Data Block Start

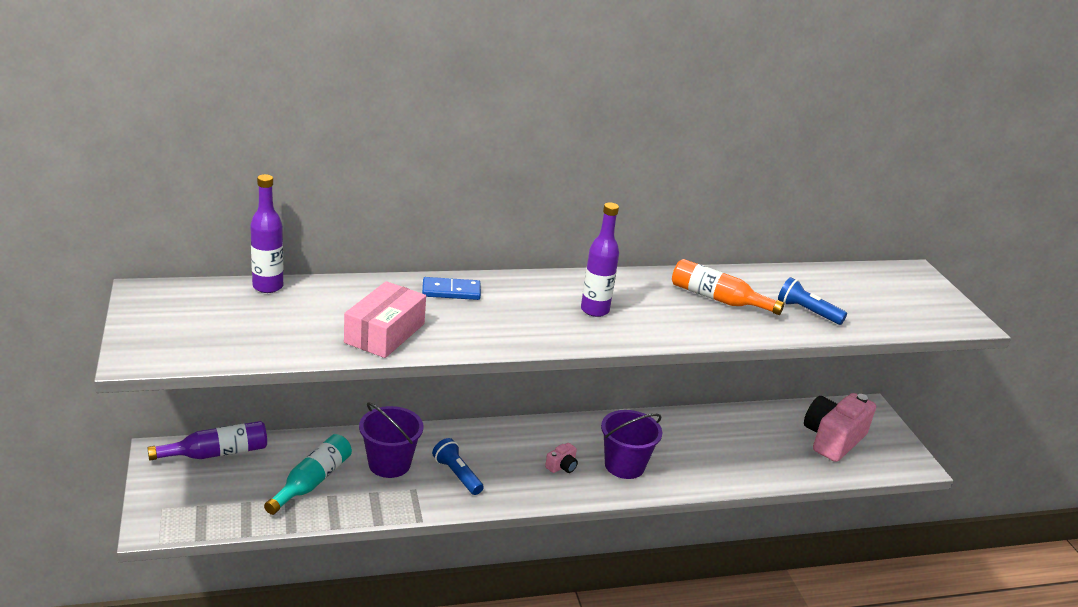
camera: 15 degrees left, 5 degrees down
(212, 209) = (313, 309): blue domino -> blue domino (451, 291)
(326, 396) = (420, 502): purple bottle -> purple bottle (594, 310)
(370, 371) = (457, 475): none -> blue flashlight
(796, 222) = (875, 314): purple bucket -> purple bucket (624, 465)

Data Block End

Task prompt
Pick every line of the data that includes the string "purple".

Solution to this exercise
(326, 396) = (420, 502): purple bottle -> purple bottle (594, 310)
(796, 222) = (875, 314): purple bucket -> purple bucket (624, 465)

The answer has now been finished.